Please set down each entry exactly, omitting any picture it holds.

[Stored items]
Segment Open

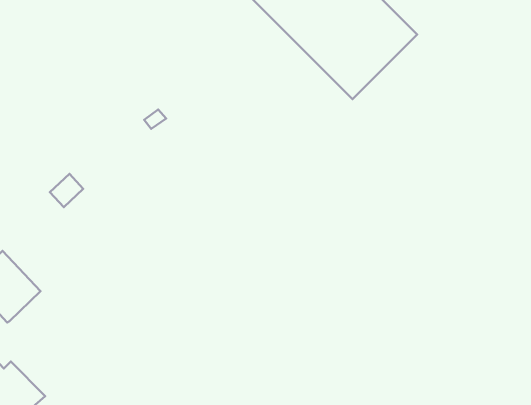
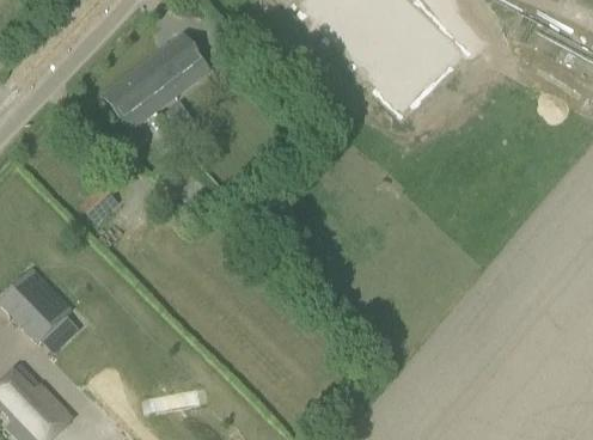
building: none -> [106,36,204,128]

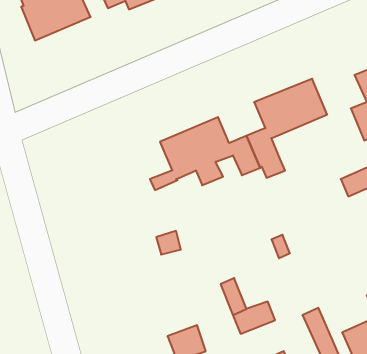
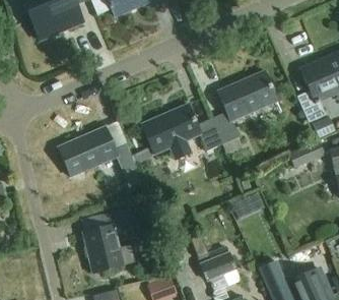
building: none -> [58,125,137,175]
building: none -> [83,208,135,273]

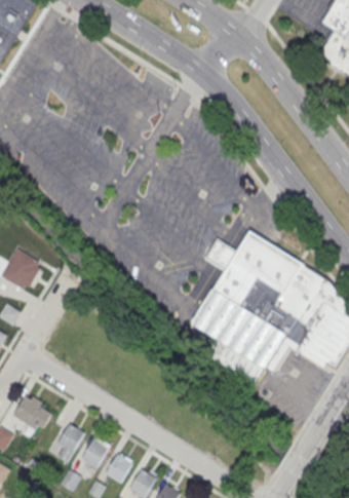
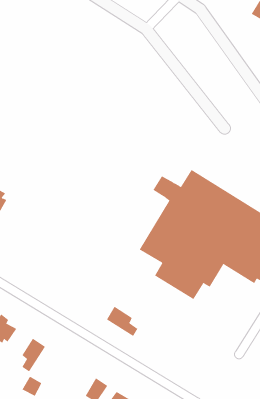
building: none -> [106,306,138,337]
building: [80,439,107,469] -> none
building: [105,455,131,484] -> none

Segment Closed

Exercise solution:
building: none -> [106,36,204,128]

building: none -> [58,125,137,175]
building: none -> [83,208,135,273]

building: none -> [106,306,138,337]
building: [80,439,107,469] -> none
building: [105,455,131,484] -> none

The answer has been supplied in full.